Exercise goal:
Since only part of the material below is wanted, output exactly the lines from the one with "C2: 15nF (+5V, GND) -> 3.3uF (+5V, GND)" up to and including the one with "R9: 750 (N6, N10) -> 330 (N6, N10)".

Data excerpts:
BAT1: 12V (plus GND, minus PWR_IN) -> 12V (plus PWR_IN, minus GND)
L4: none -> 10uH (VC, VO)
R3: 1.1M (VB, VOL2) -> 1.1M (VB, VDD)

--

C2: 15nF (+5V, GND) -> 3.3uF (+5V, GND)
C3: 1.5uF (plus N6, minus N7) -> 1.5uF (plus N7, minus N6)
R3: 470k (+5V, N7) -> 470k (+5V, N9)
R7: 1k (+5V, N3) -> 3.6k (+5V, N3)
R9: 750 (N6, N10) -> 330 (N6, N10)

Exercise output:
C2: 15nF (+5V, GND) -> 3.3uF (+5V, GND)
C3: 1.5uF (plus N6, minus N7) -> 1.5uF (plus N7, minus N6)
R3: 470k (+5V, N7) -> 470k (+5V, N9)
R7: 1k (+5V, N3) -> 3.6k (+5V, N3)
R9: 750 (N6, N10) -> 330 (N6, N10)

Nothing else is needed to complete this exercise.